■ **Work to be completed**
Wherever the string "chaussure" turns up in the data, copy the whole line.

Data records Block Start

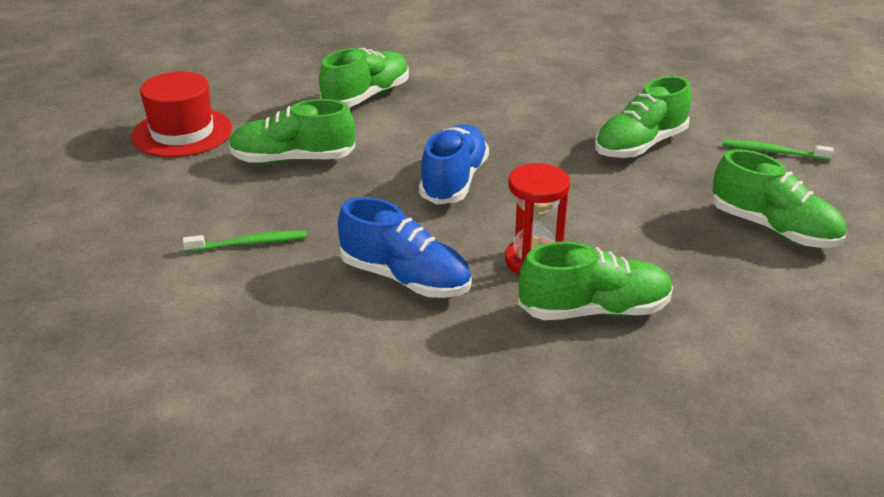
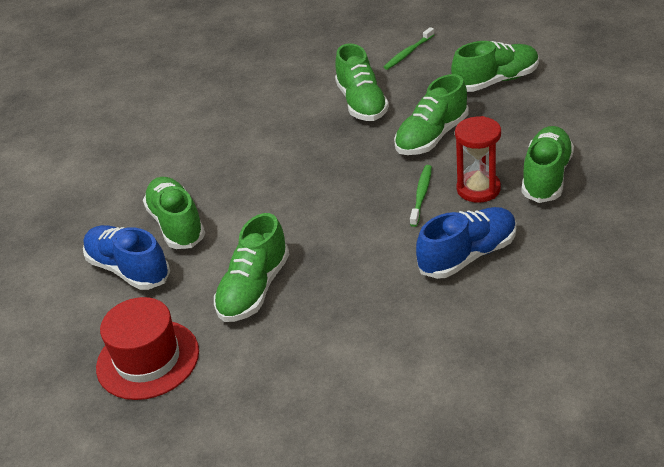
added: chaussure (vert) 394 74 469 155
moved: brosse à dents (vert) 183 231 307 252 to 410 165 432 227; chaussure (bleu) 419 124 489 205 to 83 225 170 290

Data records Block End
Data records Block Start

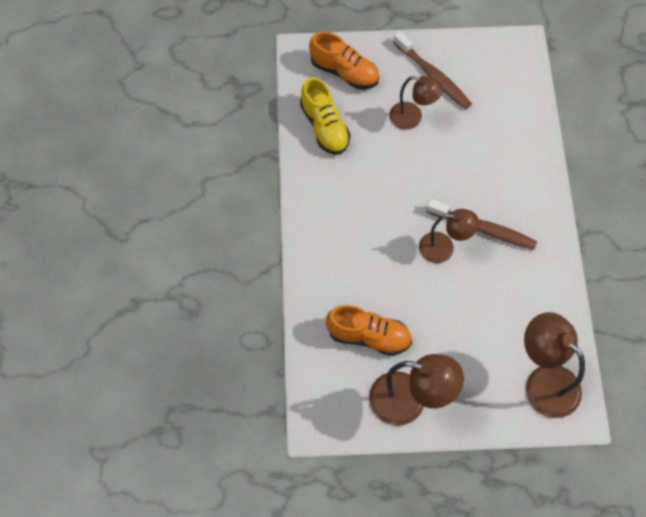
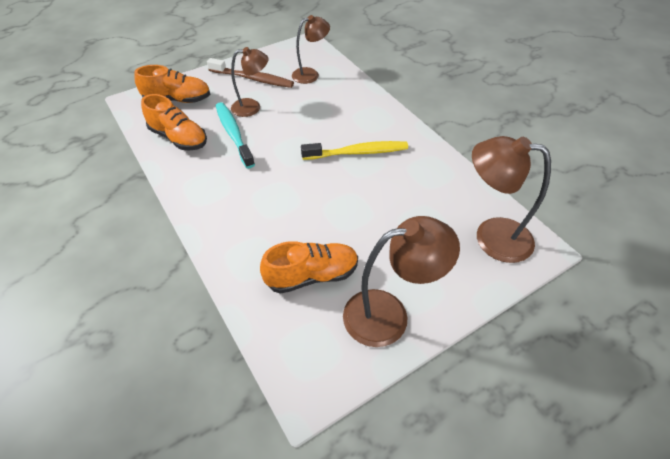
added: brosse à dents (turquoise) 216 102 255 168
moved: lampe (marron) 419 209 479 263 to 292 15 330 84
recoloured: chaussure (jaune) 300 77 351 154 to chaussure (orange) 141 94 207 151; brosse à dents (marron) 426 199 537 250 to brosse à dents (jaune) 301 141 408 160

Data records Block End

■ **Output of the task**
added: chaussure (vert) 394 74 469 155
moved: brosse à dents (vert) 183 231 307 252 to 410 165 432 227; chaussure (bleu) 419 124 489 205 to 83 225 170 290
recoloured: chaussure (jaune) 300 77 351 154 to chaussure (orange) 141 94 207 151; brosse à dents (marron) 426 199 537 250 to brosse à dents (jaune) 301 141 408 160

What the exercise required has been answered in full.